• _Exercise requirements_
Copy word for word, and only, the lines below from the one with "TurquoiseScissors [559 308]" through the last.

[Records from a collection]
▶

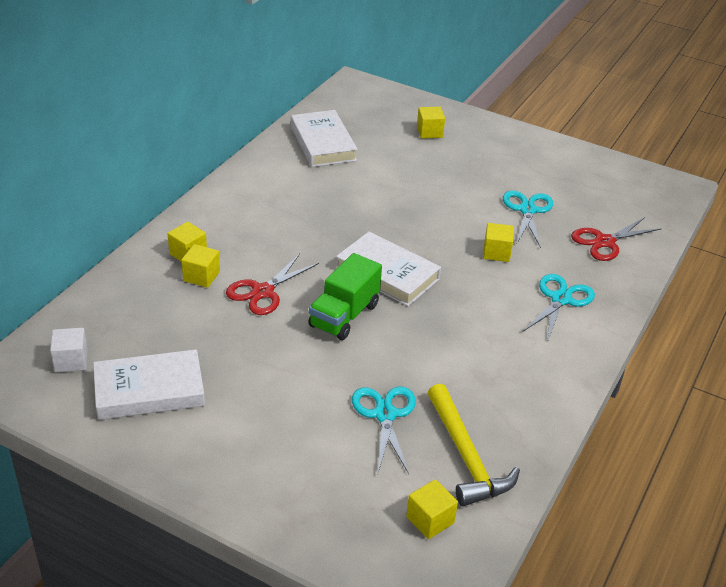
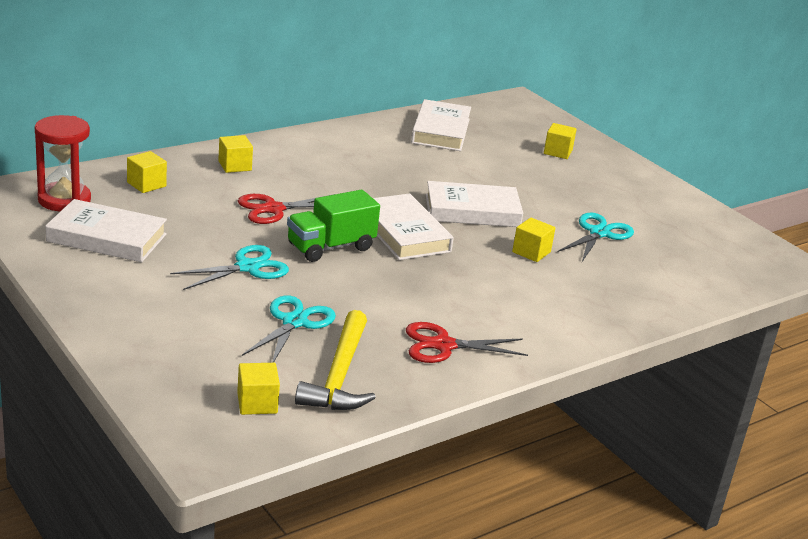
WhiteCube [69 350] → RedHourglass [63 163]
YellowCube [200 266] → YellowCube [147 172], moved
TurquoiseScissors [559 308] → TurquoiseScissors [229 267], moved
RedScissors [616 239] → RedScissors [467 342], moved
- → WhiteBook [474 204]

◀

• _Written solution_
TurquoiseScissors [559 308] → TurquoiseScissors [229 267], moved
RedScissors [616 239] → RedScissors [467 342], moved
- → WhiteBook [474 204]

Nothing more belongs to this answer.